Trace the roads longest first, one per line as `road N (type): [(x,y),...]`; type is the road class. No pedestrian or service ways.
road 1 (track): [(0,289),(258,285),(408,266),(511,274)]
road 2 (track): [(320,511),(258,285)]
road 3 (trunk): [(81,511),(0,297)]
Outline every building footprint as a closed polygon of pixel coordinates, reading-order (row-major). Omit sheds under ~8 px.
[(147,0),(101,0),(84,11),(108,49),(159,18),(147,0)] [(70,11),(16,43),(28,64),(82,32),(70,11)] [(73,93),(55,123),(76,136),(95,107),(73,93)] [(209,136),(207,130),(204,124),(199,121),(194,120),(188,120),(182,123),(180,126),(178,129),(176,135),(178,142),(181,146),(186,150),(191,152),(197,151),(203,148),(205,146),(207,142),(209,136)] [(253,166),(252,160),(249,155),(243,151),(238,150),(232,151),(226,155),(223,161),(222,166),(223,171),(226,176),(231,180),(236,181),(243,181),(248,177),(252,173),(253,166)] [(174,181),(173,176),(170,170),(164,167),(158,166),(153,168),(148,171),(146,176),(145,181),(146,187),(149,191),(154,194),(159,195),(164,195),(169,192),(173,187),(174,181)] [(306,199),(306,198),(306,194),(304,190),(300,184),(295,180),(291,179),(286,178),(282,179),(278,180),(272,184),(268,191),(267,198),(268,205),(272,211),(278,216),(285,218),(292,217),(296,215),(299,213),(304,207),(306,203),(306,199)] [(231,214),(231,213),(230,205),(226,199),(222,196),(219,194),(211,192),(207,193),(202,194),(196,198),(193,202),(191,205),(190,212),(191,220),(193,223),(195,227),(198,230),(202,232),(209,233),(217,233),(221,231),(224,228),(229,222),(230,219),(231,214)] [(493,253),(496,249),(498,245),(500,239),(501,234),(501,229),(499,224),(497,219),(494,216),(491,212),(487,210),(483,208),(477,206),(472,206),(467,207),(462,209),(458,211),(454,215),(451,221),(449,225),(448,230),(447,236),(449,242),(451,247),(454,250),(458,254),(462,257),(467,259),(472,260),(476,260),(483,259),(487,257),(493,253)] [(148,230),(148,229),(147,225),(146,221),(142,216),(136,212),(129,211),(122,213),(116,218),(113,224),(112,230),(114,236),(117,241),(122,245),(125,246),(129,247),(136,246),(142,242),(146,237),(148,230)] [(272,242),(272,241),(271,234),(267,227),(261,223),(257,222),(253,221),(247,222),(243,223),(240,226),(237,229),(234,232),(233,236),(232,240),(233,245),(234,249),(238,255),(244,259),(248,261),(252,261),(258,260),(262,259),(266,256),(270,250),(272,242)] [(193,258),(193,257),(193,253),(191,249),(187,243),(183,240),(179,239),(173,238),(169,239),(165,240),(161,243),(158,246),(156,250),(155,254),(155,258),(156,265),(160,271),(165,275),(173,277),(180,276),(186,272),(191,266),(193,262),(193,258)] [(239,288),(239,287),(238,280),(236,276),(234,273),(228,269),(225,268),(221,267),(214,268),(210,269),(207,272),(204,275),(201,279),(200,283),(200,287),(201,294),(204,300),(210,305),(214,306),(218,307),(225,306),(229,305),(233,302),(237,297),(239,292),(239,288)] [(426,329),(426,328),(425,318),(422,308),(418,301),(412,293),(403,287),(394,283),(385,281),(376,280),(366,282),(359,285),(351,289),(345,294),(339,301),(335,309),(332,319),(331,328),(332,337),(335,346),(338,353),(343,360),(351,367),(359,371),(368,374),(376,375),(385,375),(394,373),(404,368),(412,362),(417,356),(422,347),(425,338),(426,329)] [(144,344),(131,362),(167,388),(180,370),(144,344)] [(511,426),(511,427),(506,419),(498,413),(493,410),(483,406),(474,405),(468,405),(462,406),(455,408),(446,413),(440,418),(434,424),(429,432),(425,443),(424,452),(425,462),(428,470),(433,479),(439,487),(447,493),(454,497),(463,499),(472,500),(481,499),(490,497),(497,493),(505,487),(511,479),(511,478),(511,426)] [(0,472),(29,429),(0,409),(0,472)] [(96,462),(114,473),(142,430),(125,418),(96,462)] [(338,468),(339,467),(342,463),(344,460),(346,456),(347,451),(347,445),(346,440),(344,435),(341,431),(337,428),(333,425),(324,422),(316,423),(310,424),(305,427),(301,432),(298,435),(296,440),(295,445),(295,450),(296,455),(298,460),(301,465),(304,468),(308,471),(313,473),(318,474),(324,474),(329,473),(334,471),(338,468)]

————————

» **Instructions to follow**:
Output every line of the records above as a JSON list of strings, one string per line, with blank lines left out.

» **Written answer**:
[
  "Trace the roads longest first, one per line as `road N (type): [(x,y),...]`; type is the road class. No pedestrian or service ways.",
  "road 1 (track): [(0,289),(258,285),(408,266),(511,274)]",
  "road 2 (track): [(320,511),(258,285)]",
  "road 3 (trunk): [(81,511),(0,297)]",
  "Outline every building footprint as a closed polygon of pixel coordinates, reading-order (row-major). Omit sheds under ~8 px.",
  "[(147,0),(101,0),(84,11),(108,49),(159,18),(147,0)] [(70,11),(16,43),(28,64),(82,32),(70,11)] [(73,93),(55,123),(76,136),(95,107),(73,93)] [(209,136),(207,130),(204,124),(199,121),(194,120),(188,120),(182,123),(180,126),(178,129),(176,135),(178,142),(181,146),(186,150),(191,152),(197,151),(203,148),(205,146),(207,142),(209,136)] [(253,166),(252,160),(249,155),(243,151),(238,150),(232,151),(226,155),(223,161),(222,166),(223,171),(226,176),(231,180),(236,181),(243,181),(248,177),(252,173),(253,166)] [(174,181),(173,176),(170,170),(164,167),(158,166),(153,168),(148,171),(146,176),(145,181),(146,187),(149,191),(154,194),(159,195),(164,195),(169,192),(173,187),(174,181)] [(306,199),(306,198),(306,194),(304,190),(300,184),(295,180),(291,179),(286,178),(282,179),(278,180),(272,184),(268,191),(267,198),(268,205),(272,211),(278,216),(285,218),(292,217),(296,215),(299,213),(304,207),(306,203),(306,199)] [(231,214),(231,213),(230,205),(226,199),(222,196),(219,194),(211,192),(207,193),(202,194),(196,198),(193,202),(191,205),(190,212),(191,220),(193,223),(195,227),(198,230),(202,232),(209,233),(217,233),(221,231),(224,228),(229,222),(230,219),(231,214)] [(493,253),(496,249),(498,245),(500,239),(501,234),(501,229),(499,224),(497,219),(494,216),(491,212),(487,210),(483,208),(477,206),(472,206),(467,207),(462,209),(458,211),(454,215),(451,221),(449,225),(448,230),(447,236),(449,242),(451,247),(454,250),(458,254),(462,257),(467,259),(472,260),(476,260),(483,259),(487,257),(493,253)] [(148,230),(148,229),(147,225),(146,221),(142,216),(136,212),(129,211),(122,213),(116,218),(113,224),(112,230),(114,236),(117,241),(122,245),(125,246),(129,247),(136,246),(142,242),(146,237),(148,230)] [(272,242),(272,241),(271,234),(267,227),(261,223),(257,222),(253,221),(247,222),(243,223),(240,226),(237,229),(234,232),(233,236),(232,240),(233,245),(234,249),(238,255),(244,259),(248,261),(252,261),(258,260),(262,259),(266,256),(270,250),(272,242)] [(193,258),(193,257),(193,253),(191,249),(187,243),(183,240),(179,239),(173,238),(169,239),(165,240),(161,243),(158,246),(156,250),(155,254),(155,258),(156,265),(160,271),(165,275),(173,277),(180,276),(186,272),(191,266),(193,262),(193,258)] [(239,288),(239,287),(238,280),(236,276),(234,273),(228,269),(225,268),(221,267),(214,268),(210,269),(207,272),(204,275),(201,279),(200,283),(200,287),(201,294),(204,300),(210,305),(214,306),(218,307),(225,306),(229,305),(233,302),(237,297),(239,292),(239,288)] [(426,329),(426,328),(425,318),(422,308),(418,301),(412,293),(403,287),(394,283),(385,281),(376,280),(366,282),(359,285),(351,289),(345,294),(339,301),(335,309),(332,319),(331,328),(332,337),(335,346),(338,353),(343,360),(351,367),(359,371),(368,374),(376,375),(385,375),(394,373),(404,368),(412,362),(417,356),(422,347),(425,338),(426,329)] [(144,344),(131,362),(167,388),(180,370),(144,344)] [(511,426),(511,427),(506,419),(498,413),(493,410),(483,406),(474,405),(468,405),(462,406),(455,408),(446,413),(440,418),(434,424),(429,432),(425,443),(424,452),(425,462),(428,470),(433,479),(439,487),(447,493),(454,497),(463,499),(472,500),(481,499),(490,497),(497,493),(505,487),(511,479),(511,478),(511,426)] [(0,472),(29,429),(0,409),(0,472)] [(96,462),(114,473),(142,430),(125,418),(96,462)] [(338,468),(339,467),(342,463),(344,460),(346,456),(347,451),(347,445),(346,440),(344,435),(341,431),(337,428),(333,425),(324,422),(316,423),(310,424),(305,427),(301,432),(298,435),(296,440),(295,445),(295,450),(296,455),(298,460),(301,465),(304,468),(308,471),(313,473),(318,474),(324,474),(329,473),(334,471),(338,468)]"
]